┌──

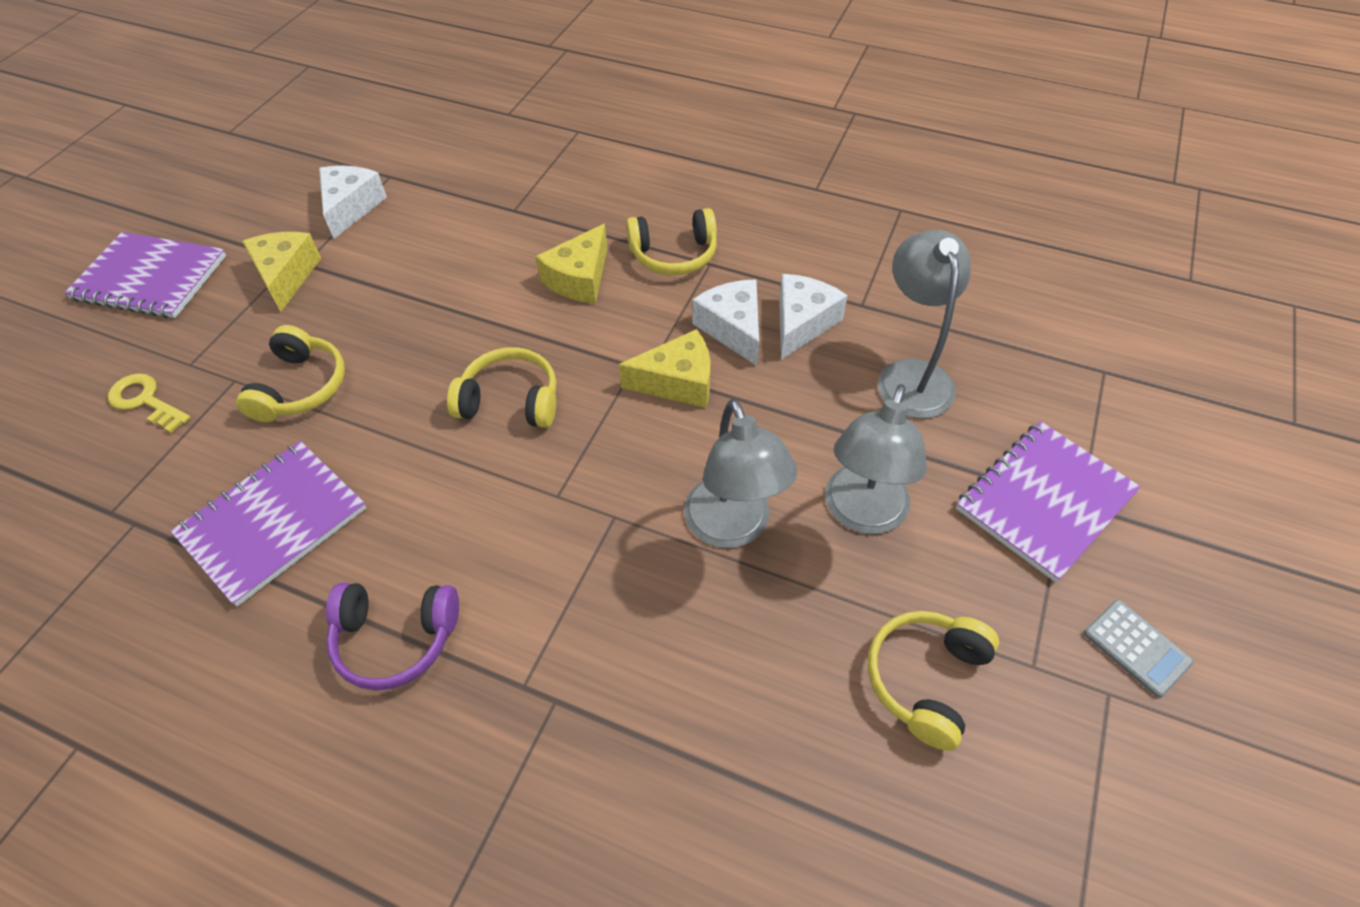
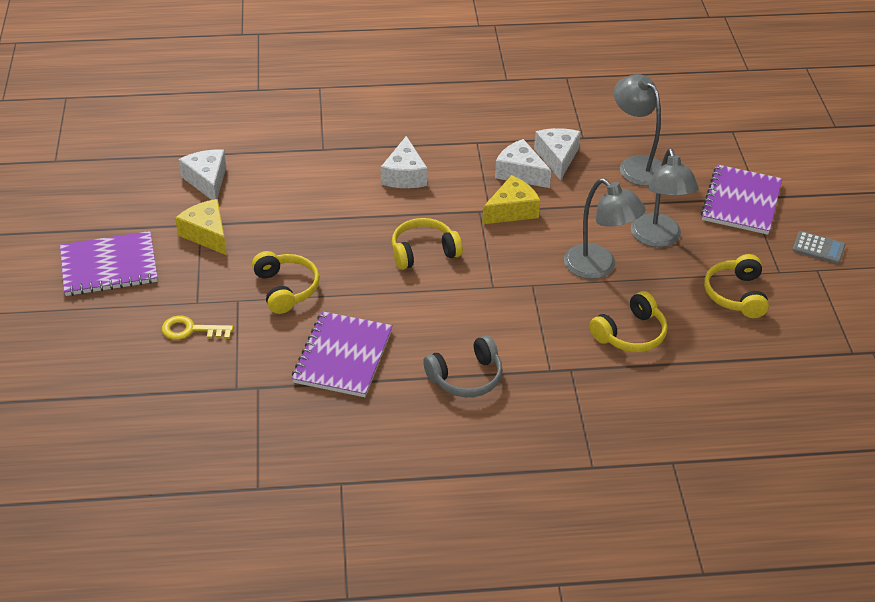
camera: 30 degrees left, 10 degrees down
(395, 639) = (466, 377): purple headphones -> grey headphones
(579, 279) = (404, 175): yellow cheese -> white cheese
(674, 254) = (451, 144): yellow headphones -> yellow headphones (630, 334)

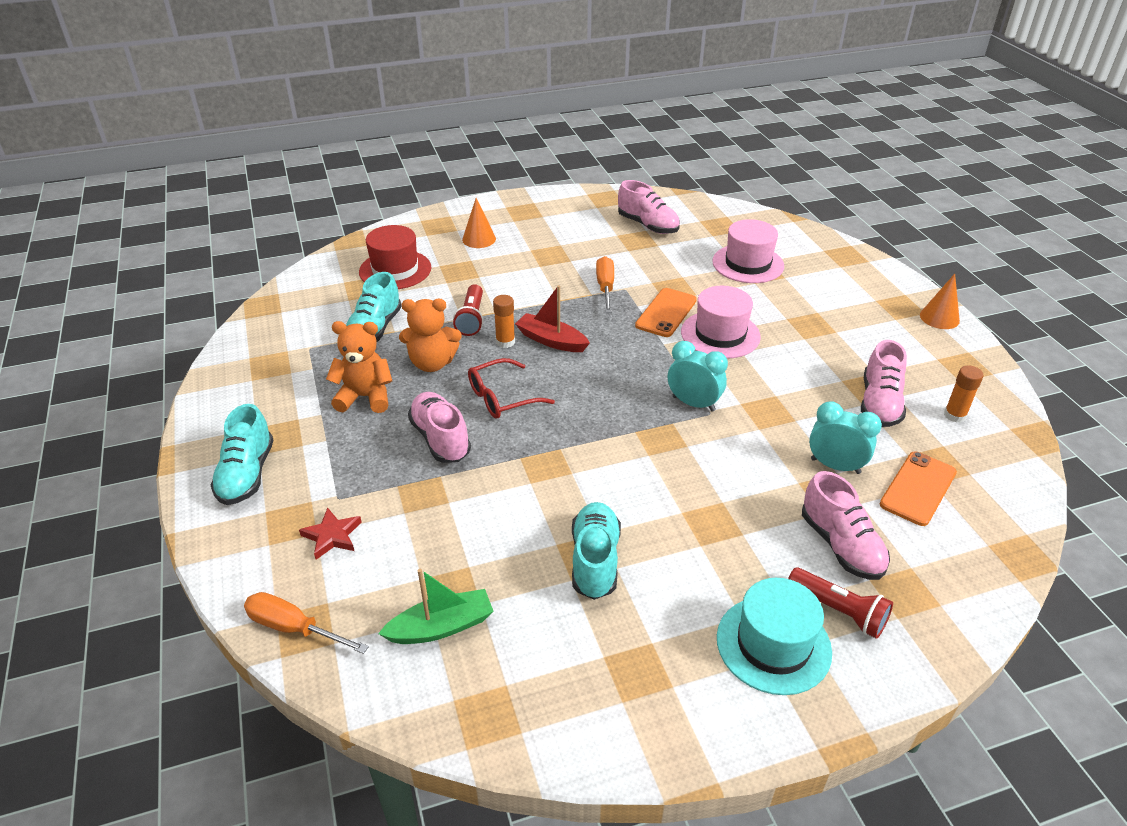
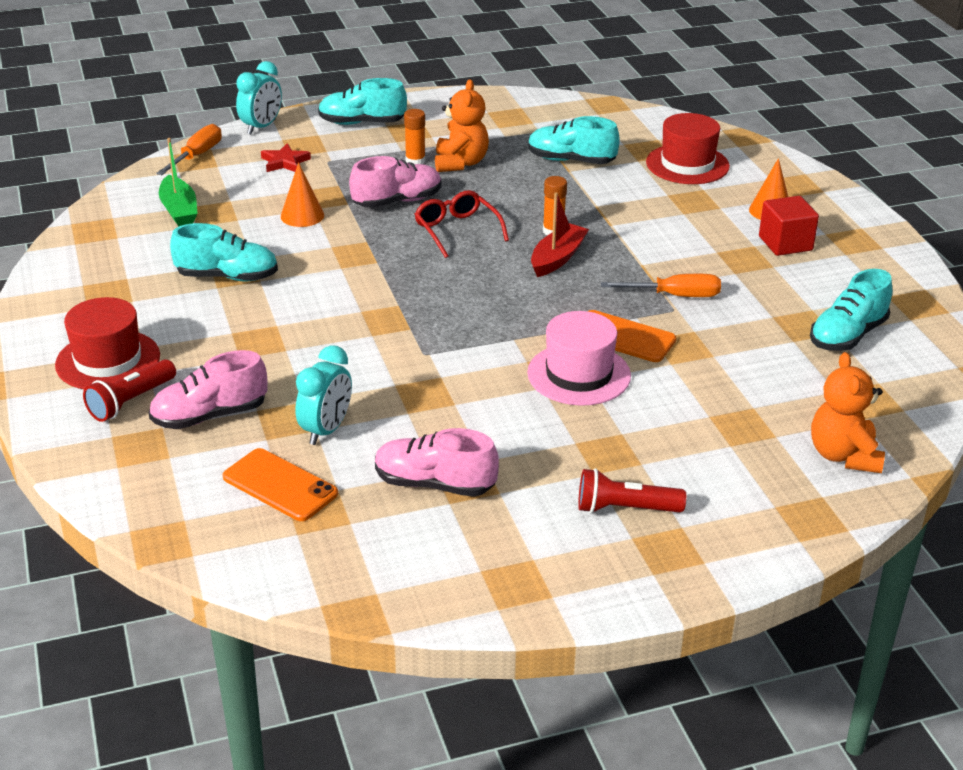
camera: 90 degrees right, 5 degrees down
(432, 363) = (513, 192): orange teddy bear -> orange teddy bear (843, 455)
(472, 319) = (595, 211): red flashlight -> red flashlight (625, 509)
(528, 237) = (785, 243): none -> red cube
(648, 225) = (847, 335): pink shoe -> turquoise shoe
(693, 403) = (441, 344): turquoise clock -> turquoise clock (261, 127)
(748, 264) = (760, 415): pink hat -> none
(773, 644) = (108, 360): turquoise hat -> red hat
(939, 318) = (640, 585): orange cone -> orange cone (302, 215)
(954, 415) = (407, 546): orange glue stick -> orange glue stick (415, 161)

└──

• WHAT YOU ARE ASKED TO DO: Reprint each of the records exactly and skip the images.

• EXERCISE OUTPUT:
camera: 30 degrees left, 10 degrees down
(395, 639) = (466, 377): purple headphones -> grey headphones
(579, 279) = (404, 175): yellow cheese -> white cheese
(674, 254) = (451, 144): yellow headphones -> yellow headphones (630, 334)

camera: 90 degrees right, 5 degrees down
(432, 363) = (513, 192): orange teddy bear -> orange teddy bear (843, 455)
(472, 319) = (595, 211): red flashlight -> red flashlight (625, 509)
(528, 237) = (785, 243): none -> red cube
(648, 225) = (847, 335): pink shoe -> turquoise shoe
(693, 403) = (441, 344): turquoise clock -> turquoise clock (261, 127)
(748, 264) = (760, 415): pink hat -> none
(773, 644) = (108, 360): turquoise hat -> red hat
(939, 318) = (640, 585): orange cone -> orange cone (302, 215)
(954, 415) = (407, 546): orange glue stick -> orange glue stick (415, 161)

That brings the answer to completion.